Please give the listing again in full, leaving out its images.

■ **DATA EXCERPT**
-- Opening Marker --
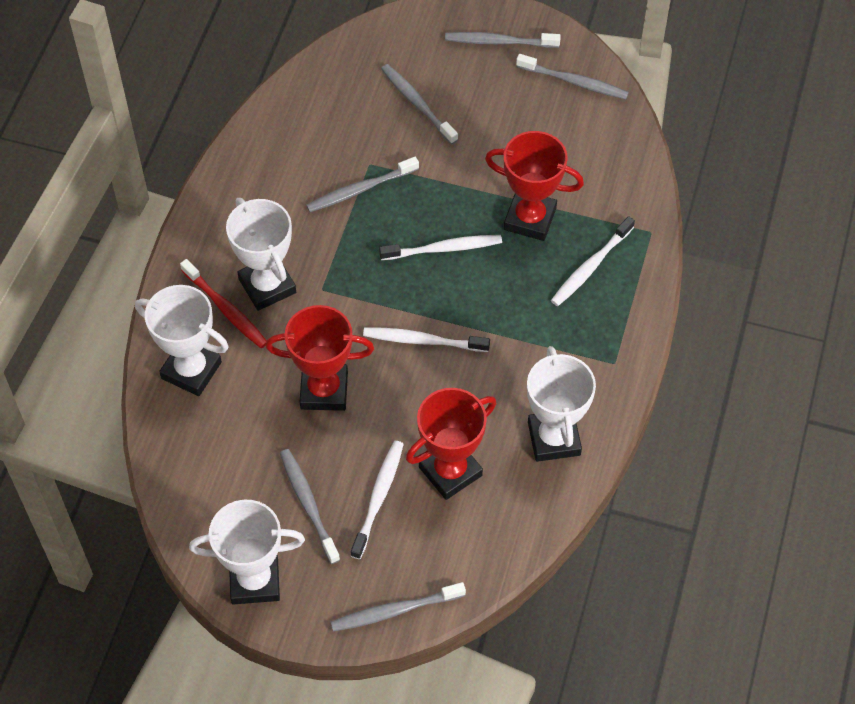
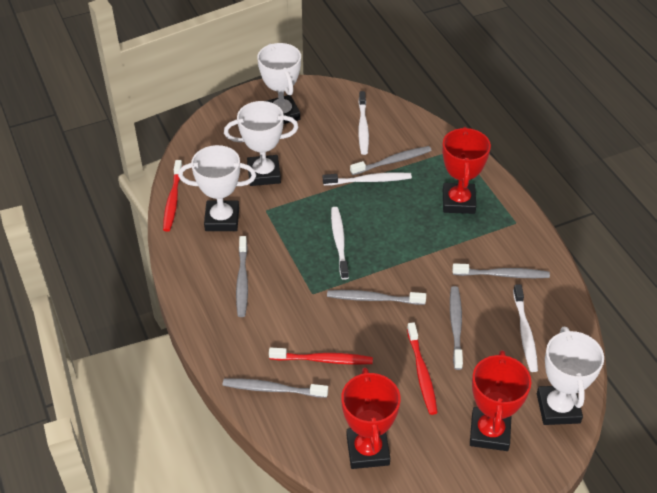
red toothbrush: 1 -> 3

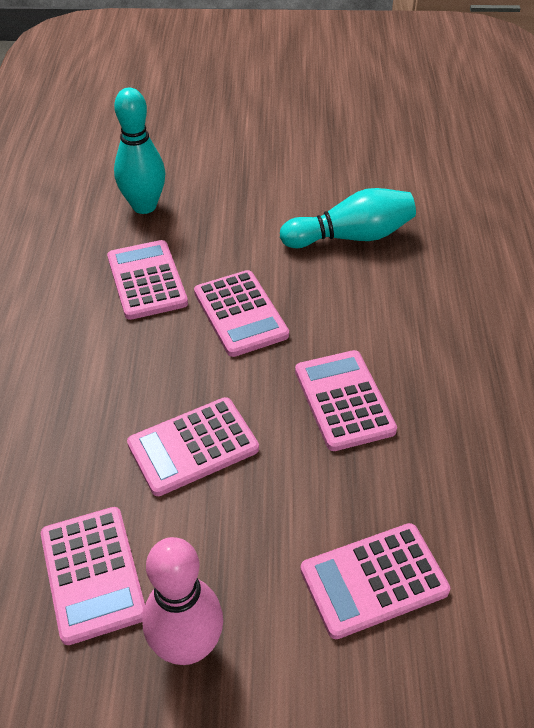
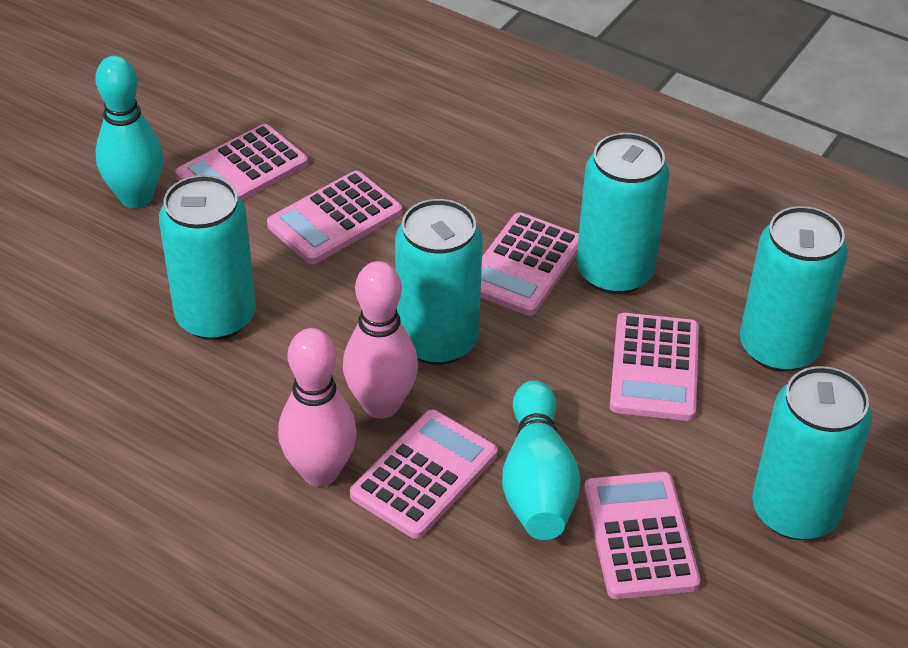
pink bowling pin: 1 -> 2
turquoise can: 0 -> 5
-- Closing Marker --
■ **RESULT OF THIS EXERCISE**
red toothbrush: 1 -> 3

pink bowling pin: 1 -> 2
turquoise can: 0 -> 5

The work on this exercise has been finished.